**Exercise**
Task for the records below: count the lines that contain the word "purple" and give only that number.

**Exercise data**
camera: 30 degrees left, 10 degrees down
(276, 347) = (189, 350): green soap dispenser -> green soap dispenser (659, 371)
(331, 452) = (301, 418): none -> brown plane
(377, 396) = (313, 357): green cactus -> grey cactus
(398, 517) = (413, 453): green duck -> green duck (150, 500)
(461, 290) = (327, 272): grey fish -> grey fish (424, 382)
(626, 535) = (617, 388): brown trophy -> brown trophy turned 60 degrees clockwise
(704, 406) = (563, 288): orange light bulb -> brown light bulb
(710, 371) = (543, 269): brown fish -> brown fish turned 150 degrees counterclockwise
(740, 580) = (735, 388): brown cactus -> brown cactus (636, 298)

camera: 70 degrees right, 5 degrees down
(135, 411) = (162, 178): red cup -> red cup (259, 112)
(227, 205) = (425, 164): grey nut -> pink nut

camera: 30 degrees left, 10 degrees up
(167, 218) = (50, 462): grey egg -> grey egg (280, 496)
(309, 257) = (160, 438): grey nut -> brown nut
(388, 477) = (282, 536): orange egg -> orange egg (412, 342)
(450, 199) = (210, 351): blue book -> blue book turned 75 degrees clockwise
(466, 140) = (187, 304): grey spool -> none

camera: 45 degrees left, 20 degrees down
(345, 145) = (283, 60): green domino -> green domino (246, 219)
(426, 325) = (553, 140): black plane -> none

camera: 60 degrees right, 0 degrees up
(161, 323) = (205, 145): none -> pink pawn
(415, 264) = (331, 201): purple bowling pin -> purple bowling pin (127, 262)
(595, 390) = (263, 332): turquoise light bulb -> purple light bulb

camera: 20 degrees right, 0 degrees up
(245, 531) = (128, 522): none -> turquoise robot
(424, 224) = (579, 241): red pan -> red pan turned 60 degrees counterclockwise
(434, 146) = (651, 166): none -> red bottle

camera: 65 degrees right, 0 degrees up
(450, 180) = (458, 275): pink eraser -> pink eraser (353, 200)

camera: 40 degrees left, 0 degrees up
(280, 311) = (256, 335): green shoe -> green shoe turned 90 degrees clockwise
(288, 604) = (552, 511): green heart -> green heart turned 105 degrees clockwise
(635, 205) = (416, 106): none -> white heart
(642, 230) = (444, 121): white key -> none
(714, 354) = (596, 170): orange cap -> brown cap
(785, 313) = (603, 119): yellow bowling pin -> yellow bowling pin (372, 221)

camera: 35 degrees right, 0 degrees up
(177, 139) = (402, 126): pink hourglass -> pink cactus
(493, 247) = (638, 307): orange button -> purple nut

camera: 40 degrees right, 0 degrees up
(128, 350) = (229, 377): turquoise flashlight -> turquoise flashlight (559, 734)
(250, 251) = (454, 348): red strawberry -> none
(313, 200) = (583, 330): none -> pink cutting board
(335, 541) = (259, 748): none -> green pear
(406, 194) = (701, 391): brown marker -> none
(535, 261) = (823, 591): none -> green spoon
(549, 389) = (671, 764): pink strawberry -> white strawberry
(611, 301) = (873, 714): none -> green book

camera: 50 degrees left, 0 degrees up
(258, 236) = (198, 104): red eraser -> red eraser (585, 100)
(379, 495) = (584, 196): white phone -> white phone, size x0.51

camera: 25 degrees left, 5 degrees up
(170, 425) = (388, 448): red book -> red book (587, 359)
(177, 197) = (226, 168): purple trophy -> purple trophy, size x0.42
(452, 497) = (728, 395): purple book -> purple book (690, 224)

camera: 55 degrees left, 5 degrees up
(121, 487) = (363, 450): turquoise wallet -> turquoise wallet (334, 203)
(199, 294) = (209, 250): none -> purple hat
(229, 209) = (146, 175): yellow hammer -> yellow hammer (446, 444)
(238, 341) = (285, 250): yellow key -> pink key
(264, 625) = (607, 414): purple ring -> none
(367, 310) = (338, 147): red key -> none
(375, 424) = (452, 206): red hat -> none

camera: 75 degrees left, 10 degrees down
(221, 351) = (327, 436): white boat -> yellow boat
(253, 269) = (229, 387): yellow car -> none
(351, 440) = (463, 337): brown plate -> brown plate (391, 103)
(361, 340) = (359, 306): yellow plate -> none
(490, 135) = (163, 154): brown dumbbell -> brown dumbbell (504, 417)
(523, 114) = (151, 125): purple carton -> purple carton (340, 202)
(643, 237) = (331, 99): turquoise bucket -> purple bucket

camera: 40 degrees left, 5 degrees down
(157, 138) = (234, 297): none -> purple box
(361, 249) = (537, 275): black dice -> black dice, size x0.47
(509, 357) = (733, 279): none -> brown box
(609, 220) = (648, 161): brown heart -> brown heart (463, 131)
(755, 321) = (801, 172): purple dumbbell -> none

**Exercise solution**
11